● Scene edit records
——————————
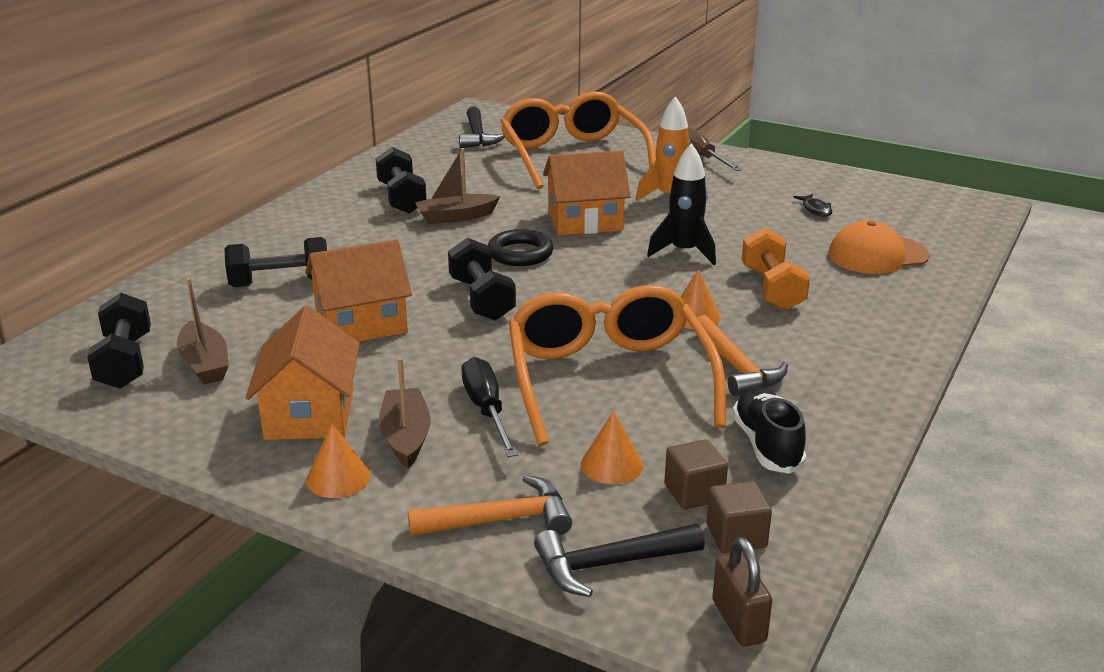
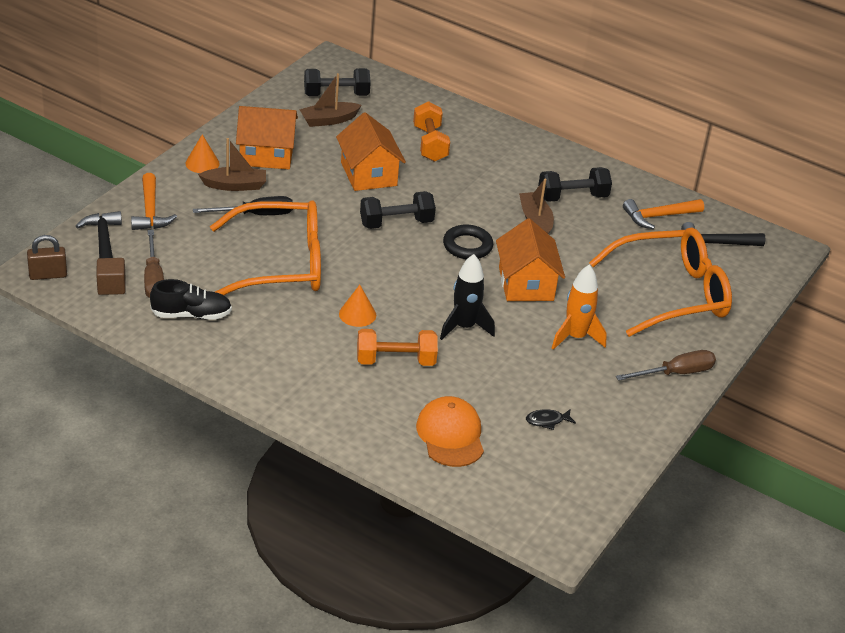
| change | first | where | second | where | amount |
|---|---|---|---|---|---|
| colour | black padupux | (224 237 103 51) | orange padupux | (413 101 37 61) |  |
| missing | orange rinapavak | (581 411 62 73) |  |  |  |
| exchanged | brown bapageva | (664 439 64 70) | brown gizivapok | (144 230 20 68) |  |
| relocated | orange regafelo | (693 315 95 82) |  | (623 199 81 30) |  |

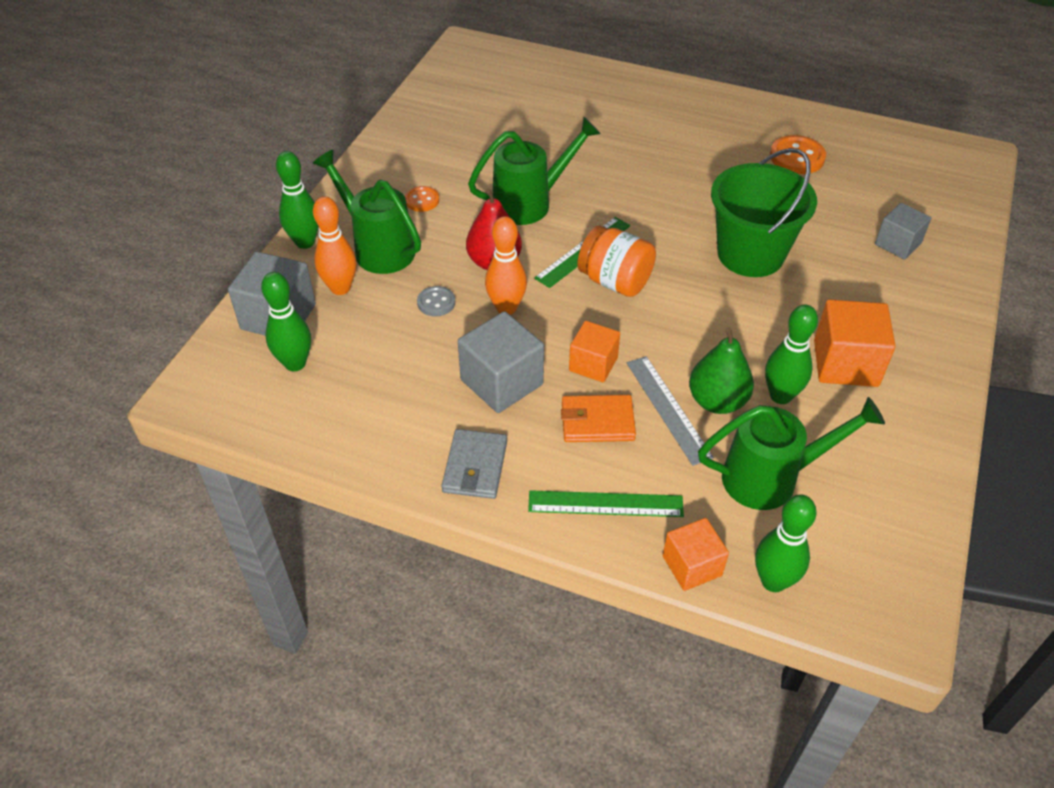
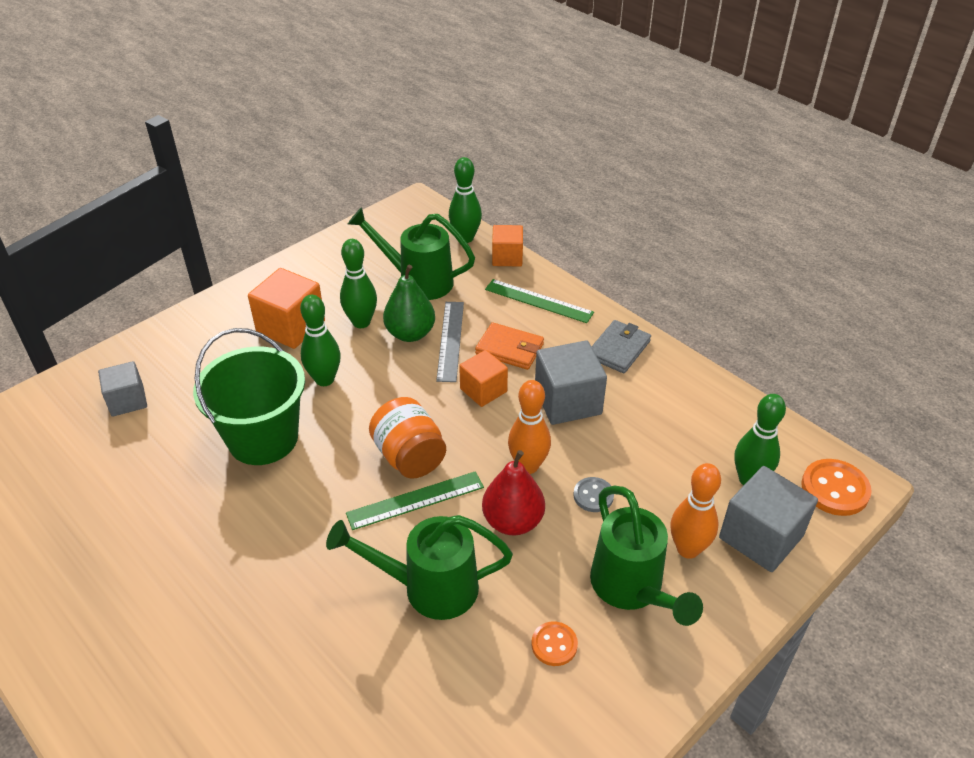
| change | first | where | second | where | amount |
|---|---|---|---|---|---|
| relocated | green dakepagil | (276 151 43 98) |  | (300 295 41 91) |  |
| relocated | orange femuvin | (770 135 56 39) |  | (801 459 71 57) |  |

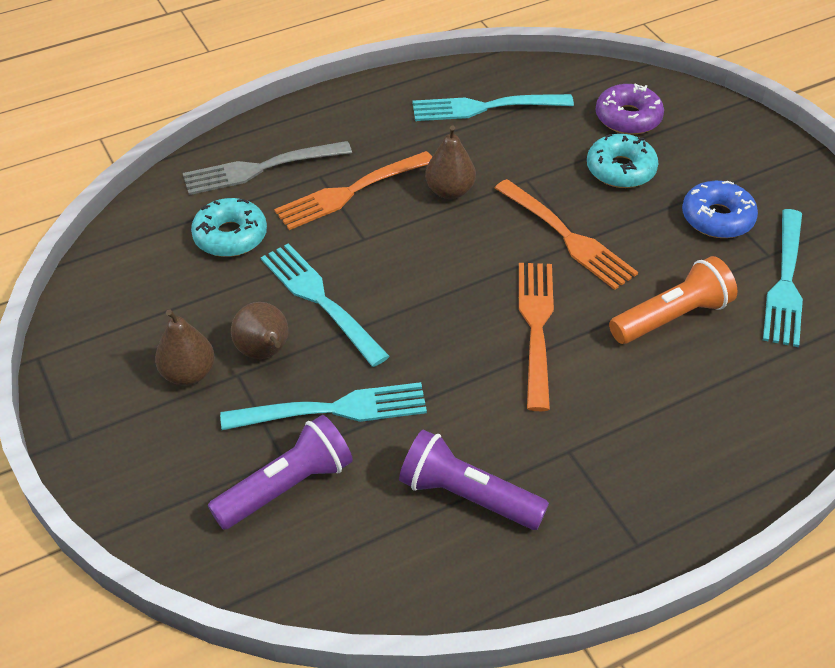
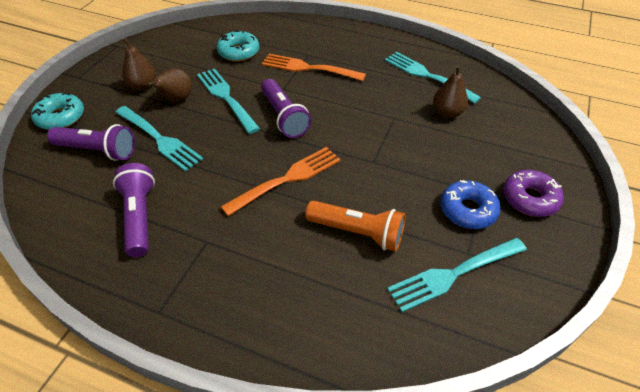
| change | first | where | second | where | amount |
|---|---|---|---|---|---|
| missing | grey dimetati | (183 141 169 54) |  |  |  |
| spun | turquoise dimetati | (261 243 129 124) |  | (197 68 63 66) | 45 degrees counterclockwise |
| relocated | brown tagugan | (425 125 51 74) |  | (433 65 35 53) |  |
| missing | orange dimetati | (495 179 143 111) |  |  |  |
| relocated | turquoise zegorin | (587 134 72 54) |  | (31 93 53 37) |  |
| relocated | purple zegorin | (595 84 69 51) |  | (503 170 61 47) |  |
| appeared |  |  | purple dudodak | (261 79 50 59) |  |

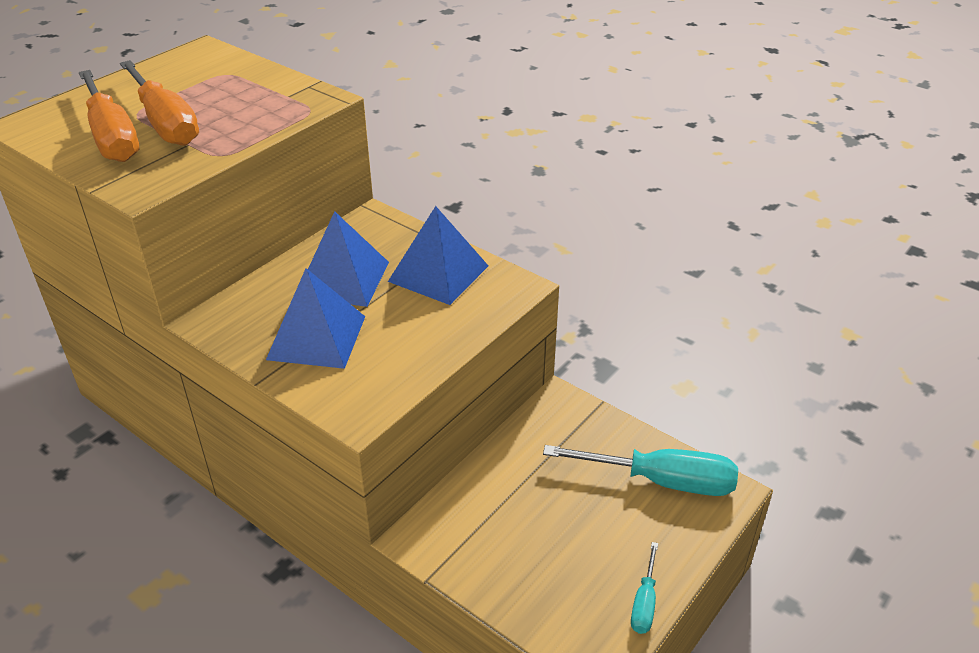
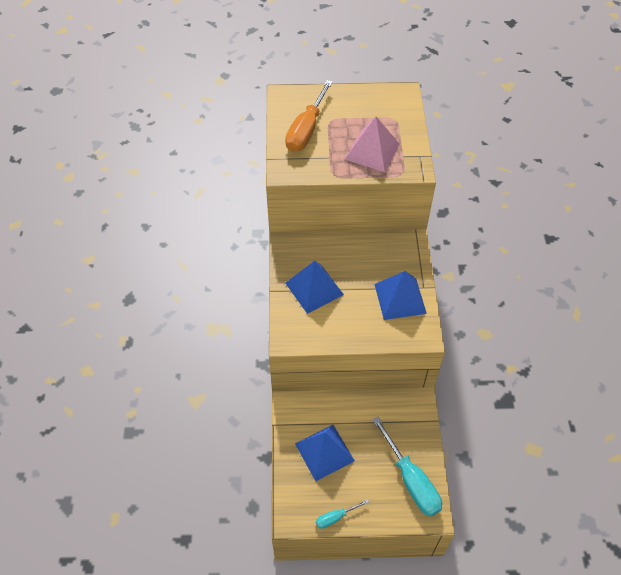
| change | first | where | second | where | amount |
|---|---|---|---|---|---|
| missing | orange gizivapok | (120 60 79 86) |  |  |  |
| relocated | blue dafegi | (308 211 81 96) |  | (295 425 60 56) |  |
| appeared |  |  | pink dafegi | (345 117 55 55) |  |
——————————
Every entry above needs to be copied exactly, and no pictures go with it.

| change | first | where | second | where | amount |
|---|---|---|---|---|---|
| colour | black padupux | (224 237 103 51) | orange padupux | (413 101 37 61) |  |
| missing | orange rinapavak | (581 411 62 73) |  |  |  |
| exchanged | brown bapageva | (664 439 64 70) | brown gizivapok | (144 230 20 68) |  |
| relocated | orange regafelo | (693 315 95 82) |  | (623 199 81 30) |  |

| change | first | where | second | where | amount |
|---|---|---|---|---|---|
| relocated | green dakepagil | (276 151 43 98) |  | (300 295 41 91) |  |
| relocated | orange femuvin | (770 135 56 39) |  | (801 459 71 57) |  |

| change | first | where | second | where | amount |
|---|---|---|---|---|---|
| missing | grey dimetati | (183 141 169 54) |  |  |  |
| spun | turquoise dimetati | (261 243 129 124) |  | (197 68 63 66) | 45 degrees counterclockwise |
| relocated | brown tagugan | (425 125 51 74) |  | (433 65 35 53) |  |
| missing | orange dimetati | (495 179 143 111) |  |  |  |
| relocated | turquoise zegorin | (587 134 72 54) |  | (31 93 53 37) |  |
| relocated | purple zegorin | (595 84 69 51) |  | (503 170 61 47) |  |
| appeared |  |  | purple dudodak | (261 79 50 59) |  |

| change | first | where | second | where | amount |
|---|---|---|---|---|---|
| missing | orange gizivapok | (120 60 79 86) |  |  |  |
| relocated | blue dafegi | (308 211 81 96) |  | (295 425 60 56) |  |
| appeared |  |  | pink dafegi | (345 117 55 55) |  |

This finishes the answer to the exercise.